Written instruction ->
Can you arrange the written lines in all of the records below as a single numbered list, skipping any blank lines and leaving out the pictures?

Record list ->
=-=-=-=-=

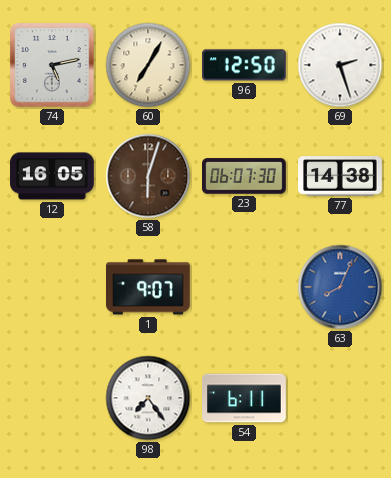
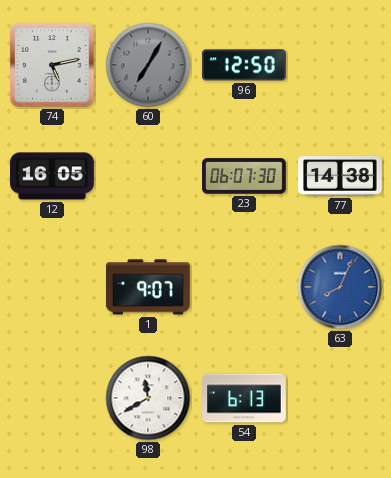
60 dial: cream -> grey
69: 2:27 -> none
58: 6:03 -> none
98: 7:24 -> 11:40
54: 6:11 -> 6:13
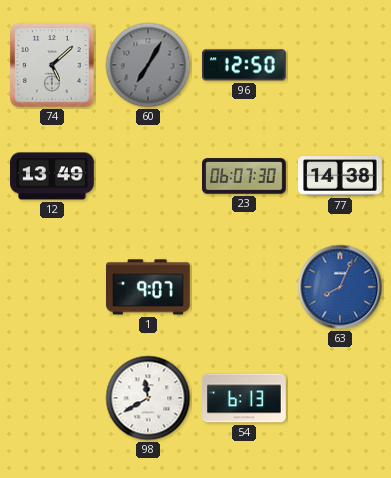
74: 5:13 -> 5:08
12: 16:05 -> 13:49
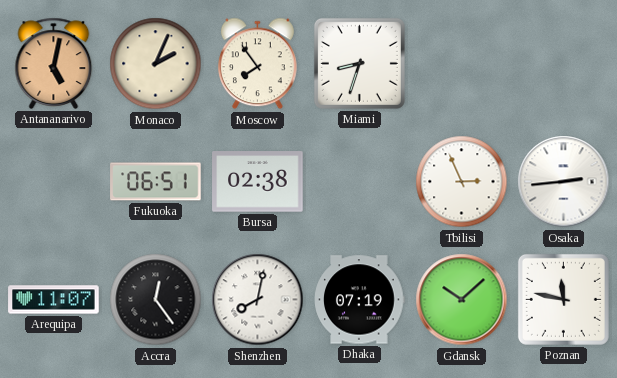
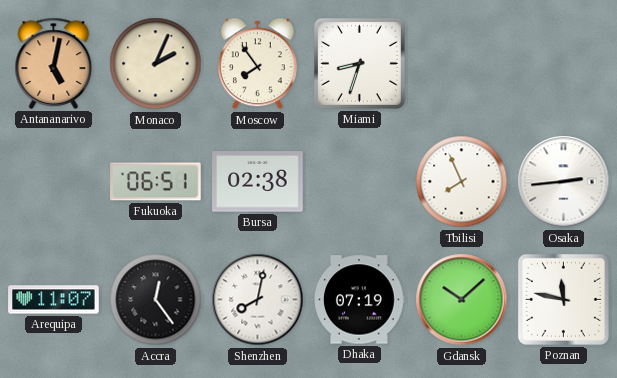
Tbilisi: 2:56 -> 7:56
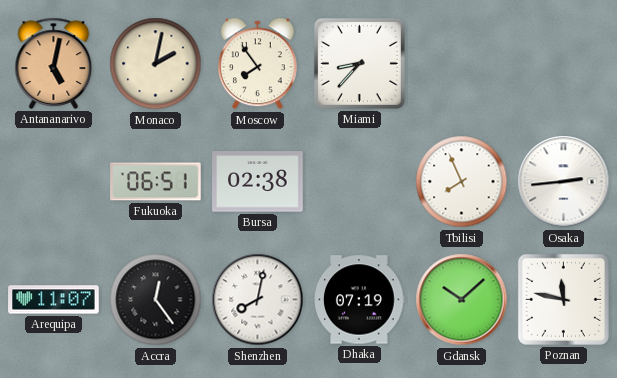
Monaco: 2:04 -> 2:02
Miami: 8:33 -> 8:37
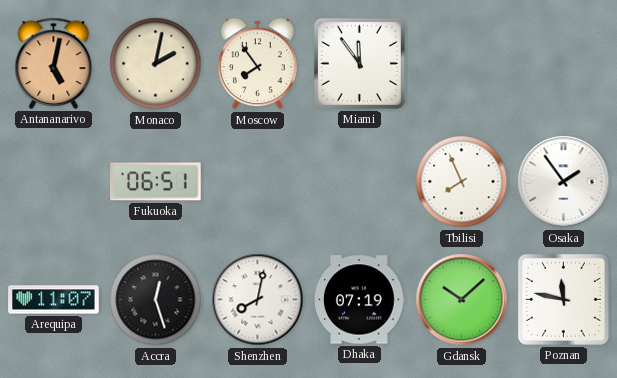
Miami: 8:37 -> 11:54
Bursa: 02:38 -> none
Osaka: 2:44 -> 1:54
Accra: 12:24 -> 12:27
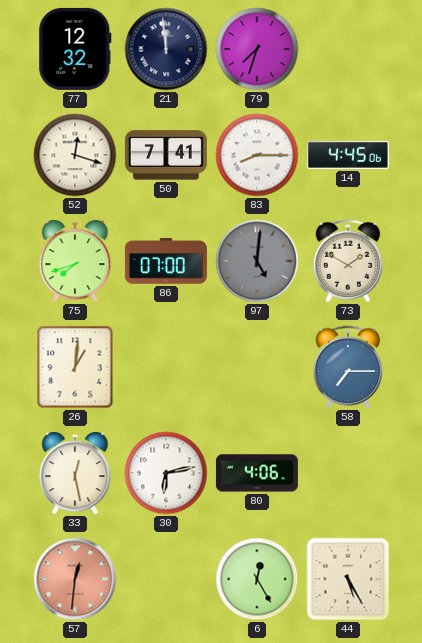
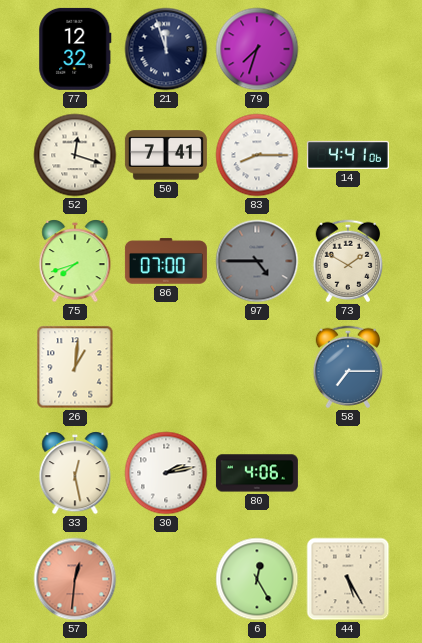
21: 11:59 -> 11:57
14: 4:45 -> 4:41
97: 5:01 -> 4:45
30: 6:13 -> 2:13
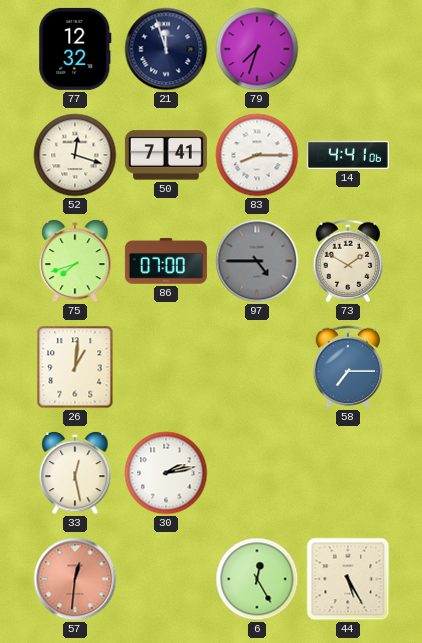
80: 4:06 -> none
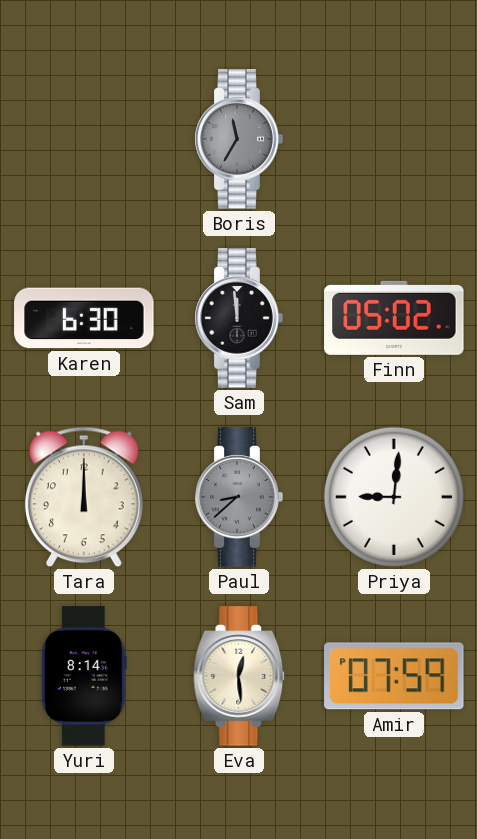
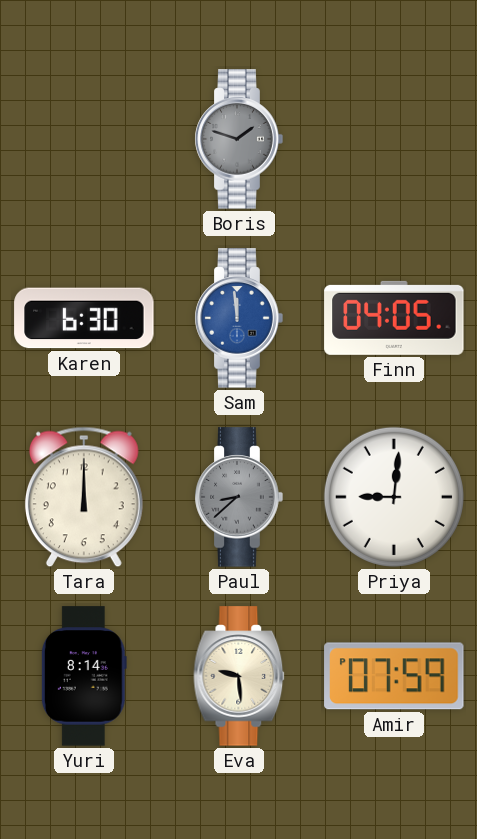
Boris: 11:35 -> 1:48
Sam dial: black -> blue
Finn: 05:02 -> 04:05
Eva: 12:29 -> 9:29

=-=-=-=-=

Exercise result ->
1. 60 dial: cream -> grey
2. 69: 2:27 -> none
3. 58: 6:03 -> none
4. 98: 7:24 -> 11:40
5. 54: 6:11 -> 6:13
6. 74: 5:13 -> 5:08
7. 12: 16:05 -> 13:49
8. Tbilisi: 2:56 -> 7:56
9. Monaco: 2:04 -> 2:02
10. Miami: 8:33 -> 8:37
11. Miami: 8:37 -> 11:54
12. Bursa: 02:38 -> none
13. Osaka: 2:44 -> 1:54
14. Accra: 12:24 -> 12:27
15. 21: 11:59 -> 11:57
16. 14: 4:45 -> 4:41
17. 97: 5:01 -> 4:45
18. 30: 6:13 -> 2:13
19. 80: 4:06 -> none
20. Boris: 11:35 -> 1:48
21. Sam dial: black -> blue
22. Finn: 05:02 -> 04:05
23. Eva: 12:29 -> 9:29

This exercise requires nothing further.